Colored object listings
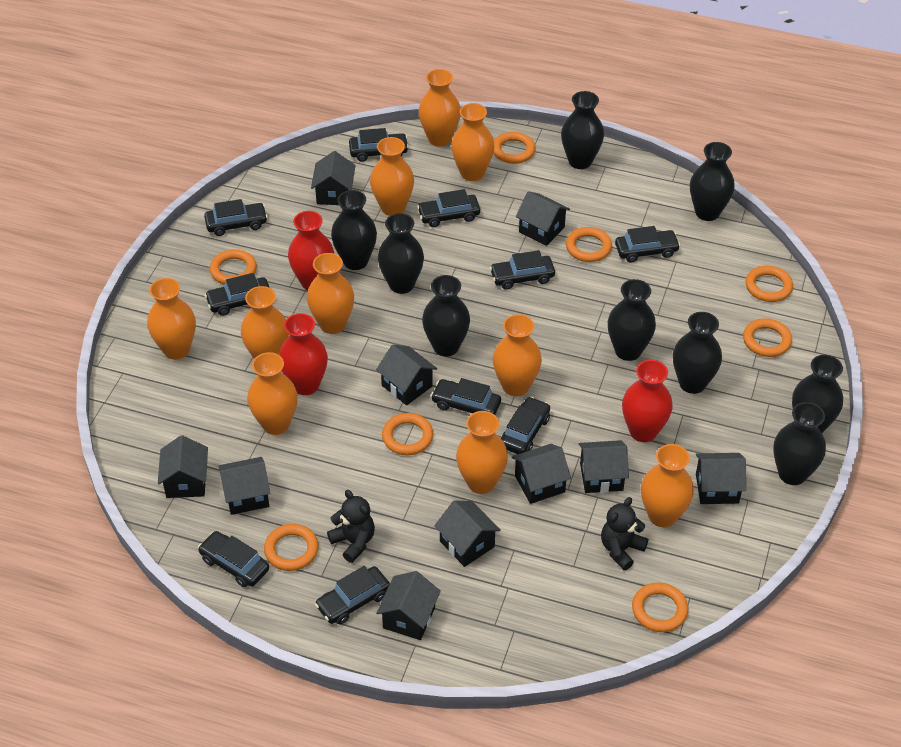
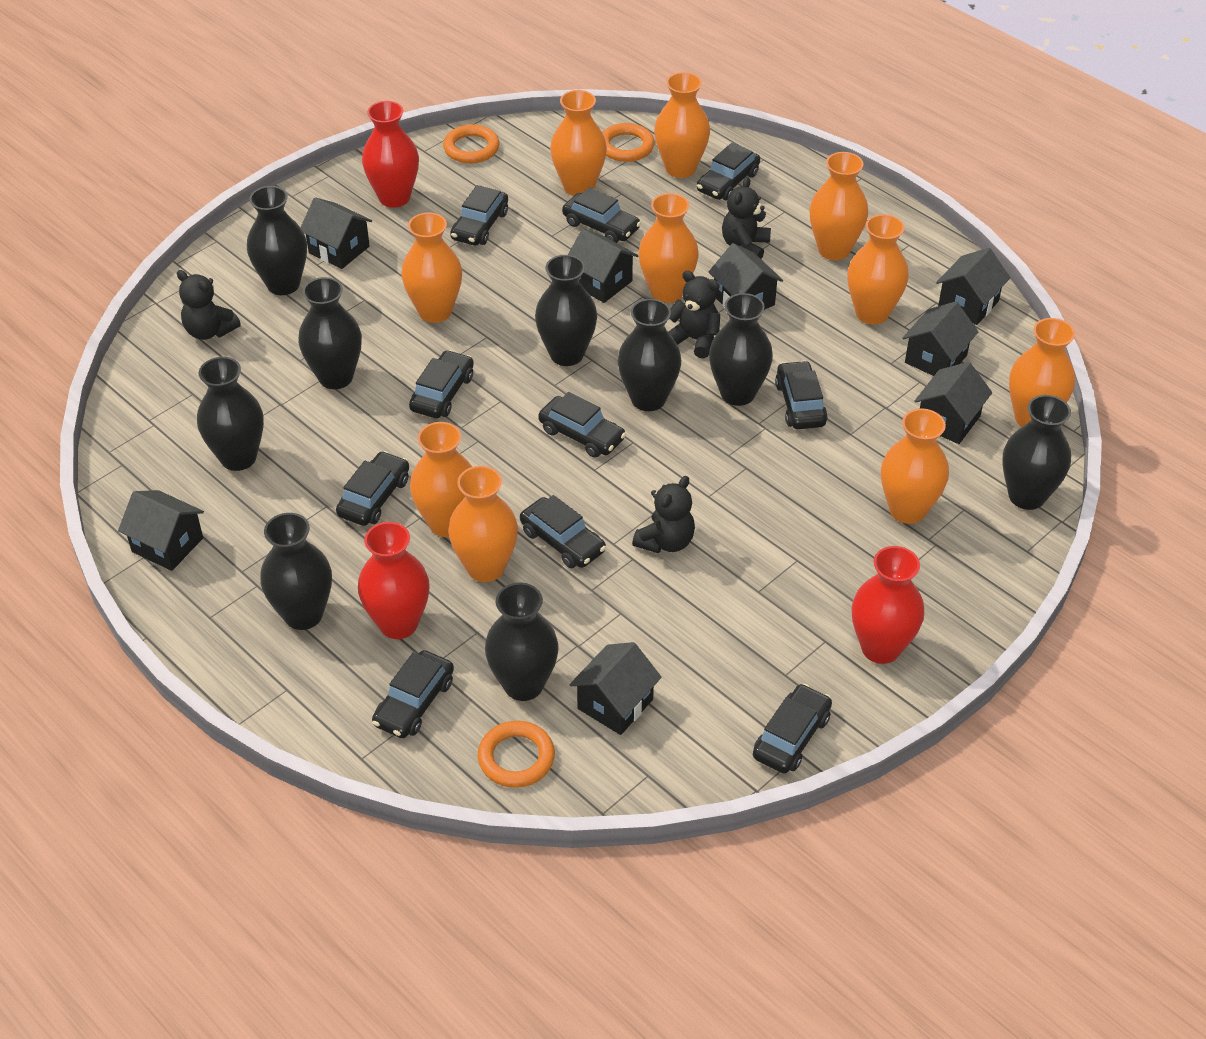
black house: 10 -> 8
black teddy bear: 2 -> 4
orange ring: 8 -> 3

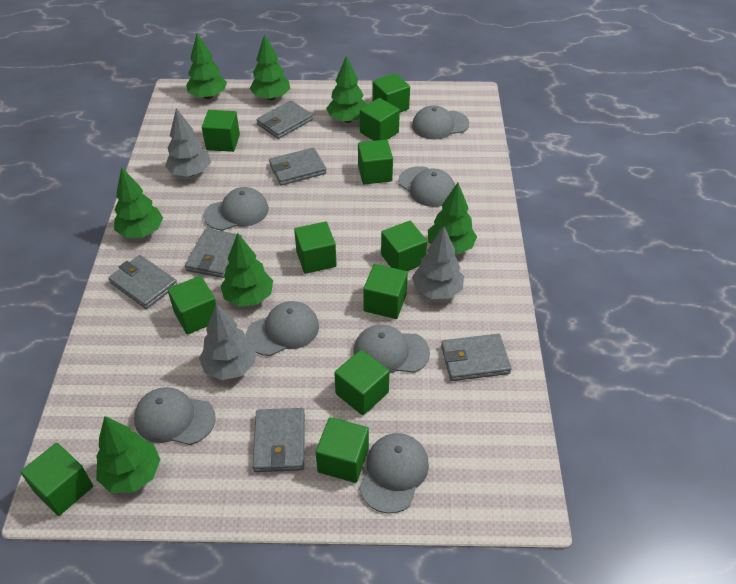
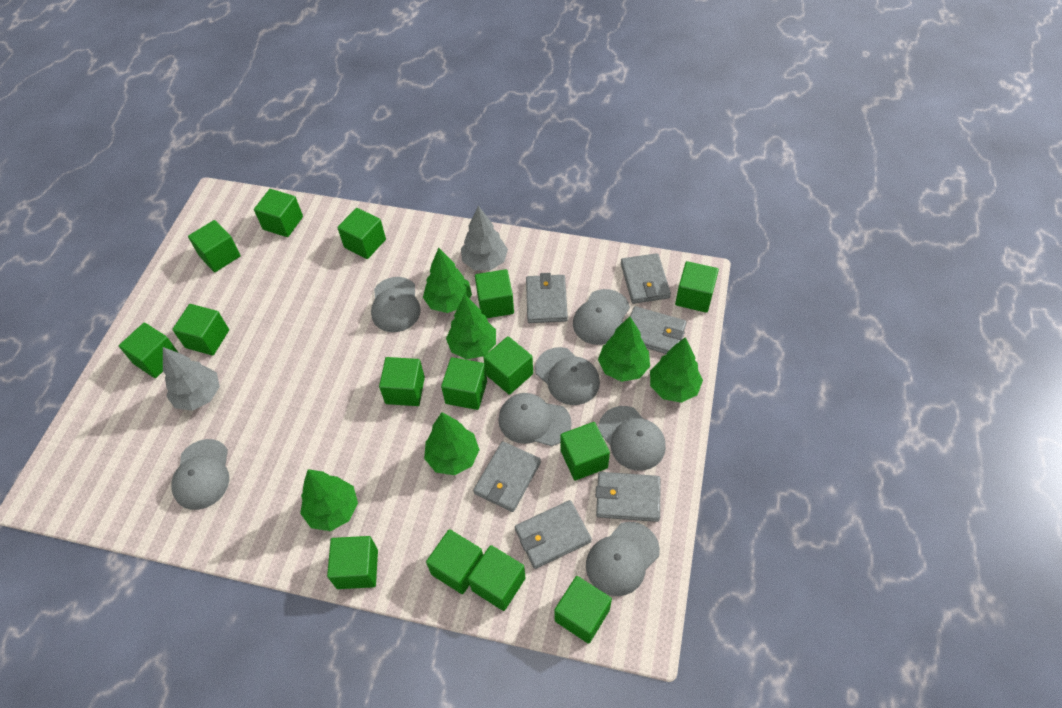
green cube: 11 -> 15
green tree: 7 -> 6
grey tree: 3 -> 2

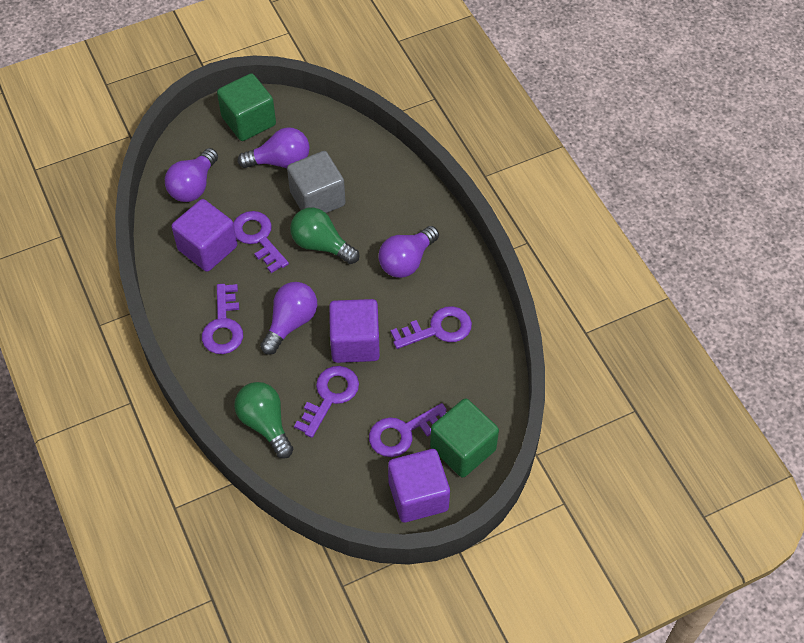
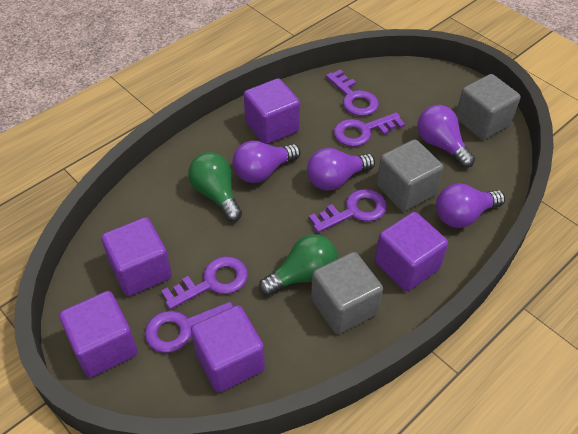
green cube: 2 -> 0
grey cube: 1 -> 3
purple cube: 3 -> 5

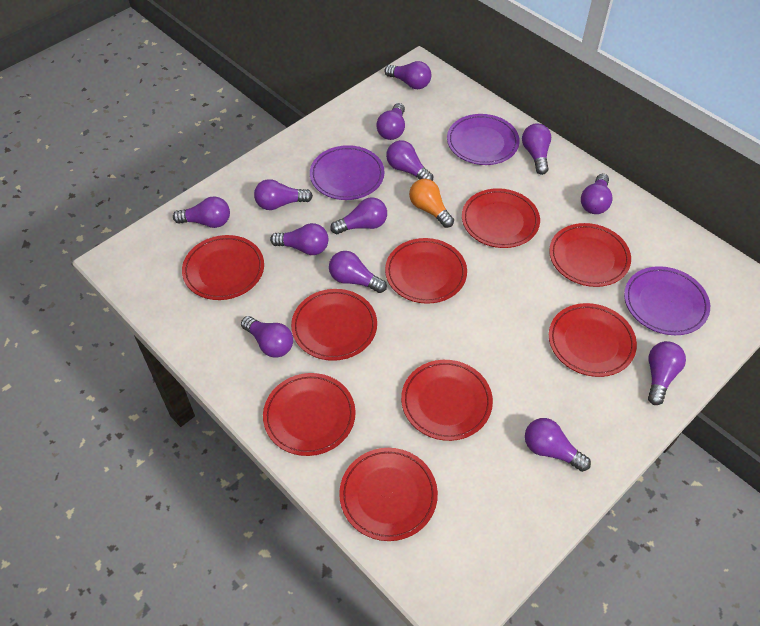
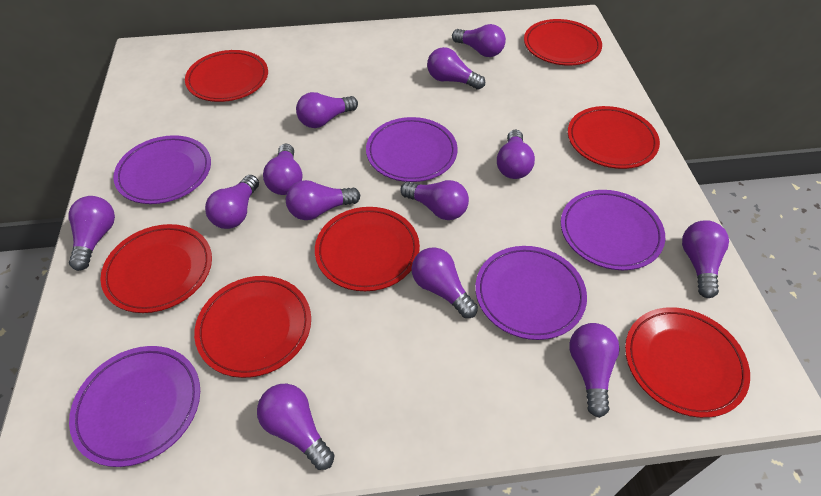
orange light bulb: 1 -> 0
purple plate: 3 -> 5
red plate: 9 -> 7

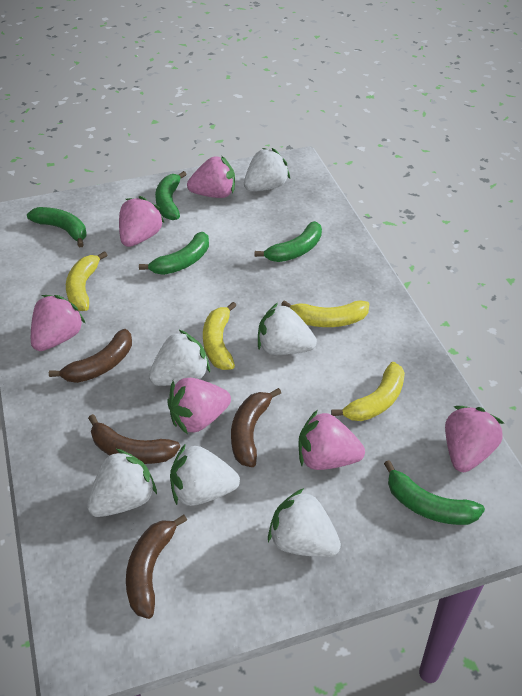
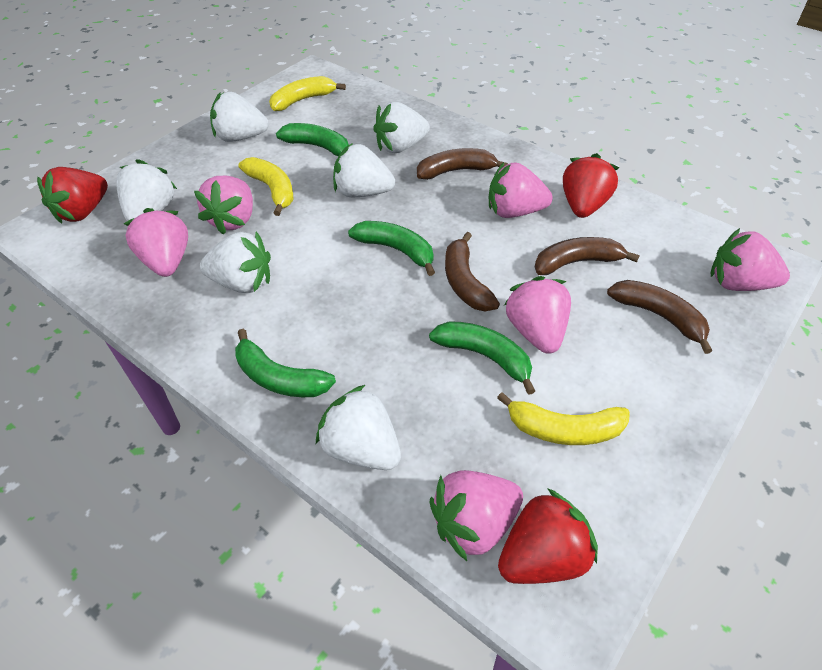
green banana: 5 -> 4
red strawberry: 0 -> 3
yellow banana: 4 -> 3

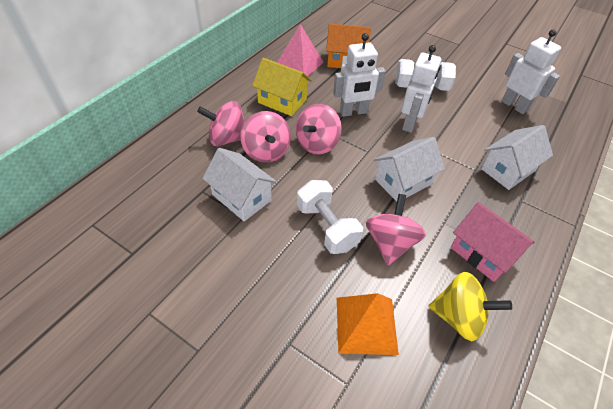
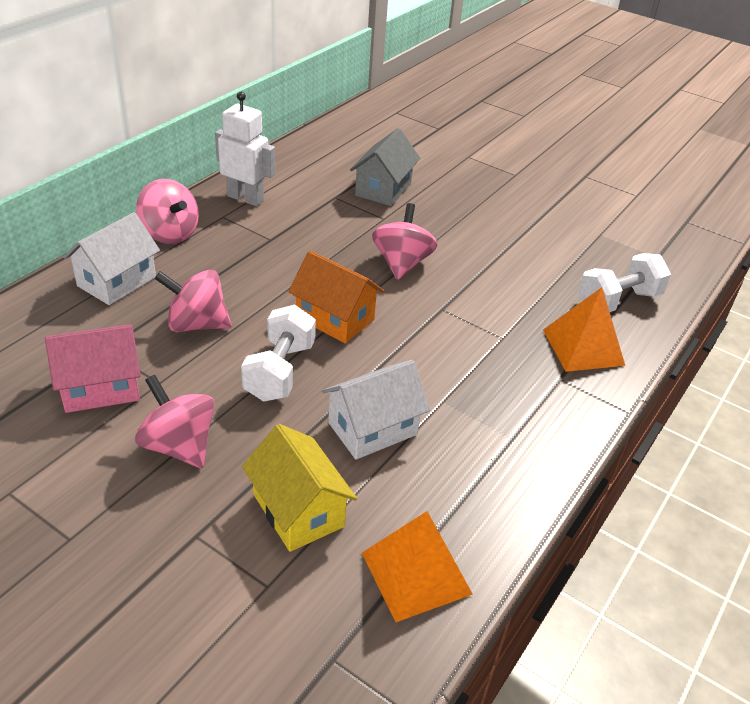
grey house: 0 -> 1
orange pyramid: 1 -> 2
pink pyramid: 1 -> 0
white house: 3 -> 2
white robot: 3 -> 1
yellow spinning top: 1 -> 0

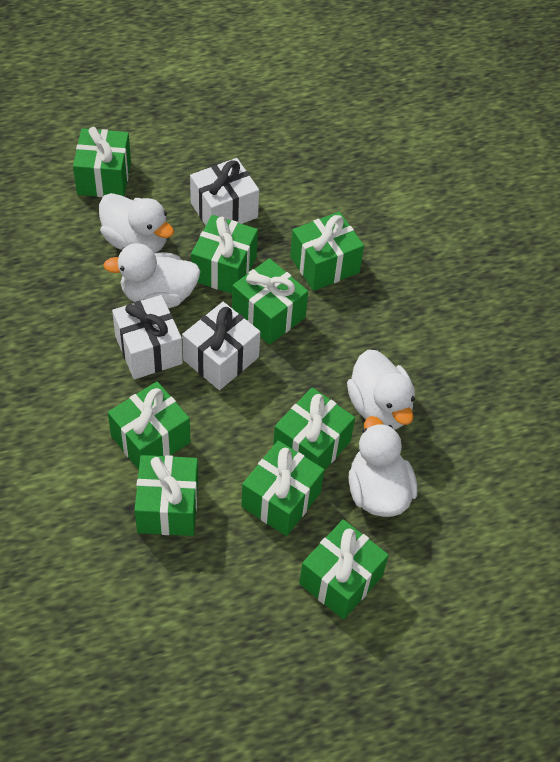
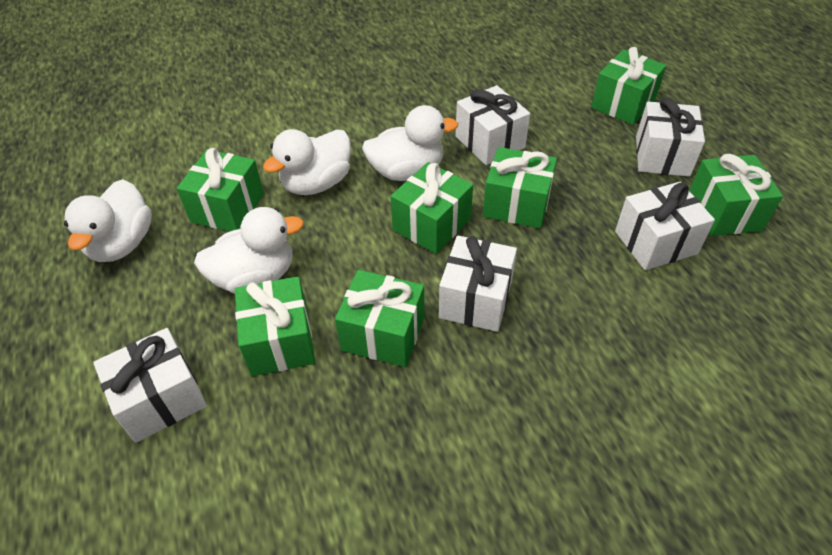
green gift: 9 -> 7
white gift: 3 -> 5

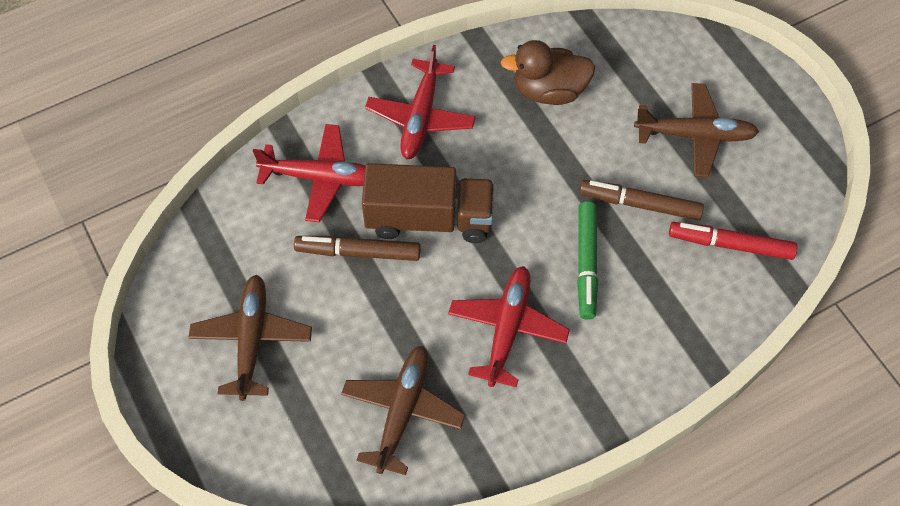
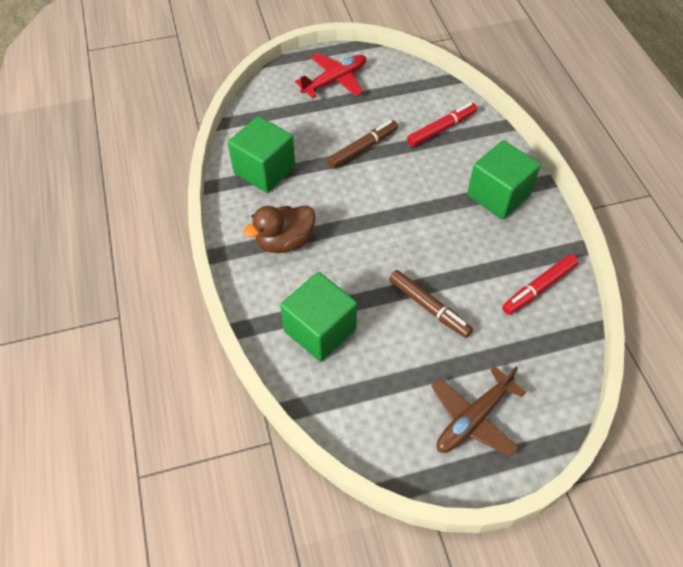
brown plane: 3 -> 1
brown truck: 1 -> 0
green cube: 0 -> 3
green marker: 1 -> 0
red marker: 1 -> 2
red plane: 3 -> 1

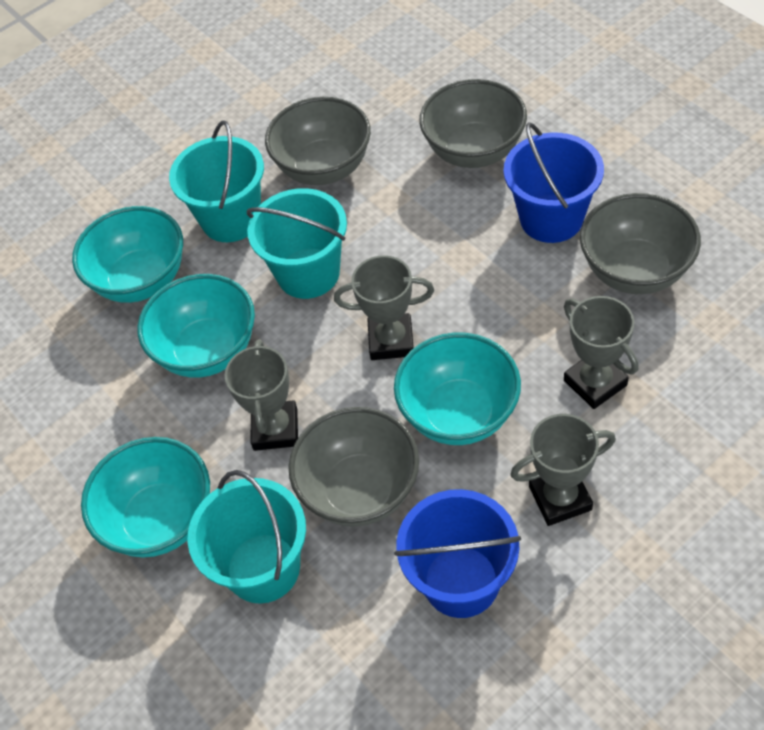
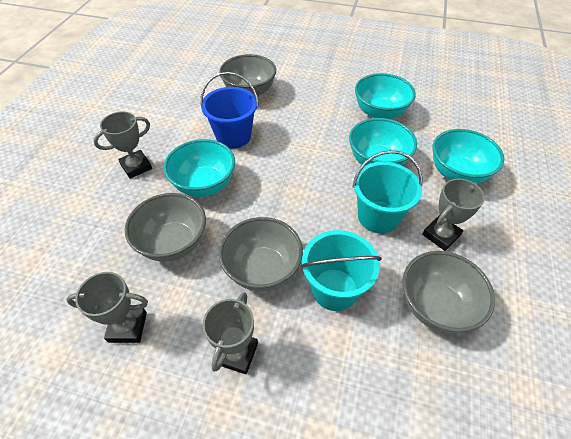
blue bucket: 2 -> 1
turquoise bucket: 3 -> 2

## EXERCISE:
Exactly as written above, print every record, and keep the pictures out.

## ANSWER SPACE:
black house: 10 -> 8
black teddy bear: 2 -> 4
orange ring: 8 -> 3

green cube: 11 -> 15
green tree: 7 -> 6
grey tree: 3 -> 2

green cube: 2 -> 0
grey cube: 1 -> 3
purple cube: 3 -> 5

orange light bulb: 1 -> 0
purple plate: 3 -> 5
red plate: 9 -> 7

green banana: 5 -> 4
red strawberry: 0 -> 3
yellow banana: 4 -> 3

grey house: 0 -> 1
orange pyramid: 1 -> 2
pink pyramid: 1 -> 0
white house: 3 -> 2
white robot: 3 -> 1
yellow spinning top: 1 -> 0

green gift: 9 -> 7
white gift: 3 -> 5

brown plane: 3 -> 1
brown truck: 1 -> 0
green cube: 0 -> 3
green marker: 1 -> 0
red marker: 1 -> 2
red plane: 3 -> 1

blue bucket: 2 -> 1
turquoise bucket: 3 -> 2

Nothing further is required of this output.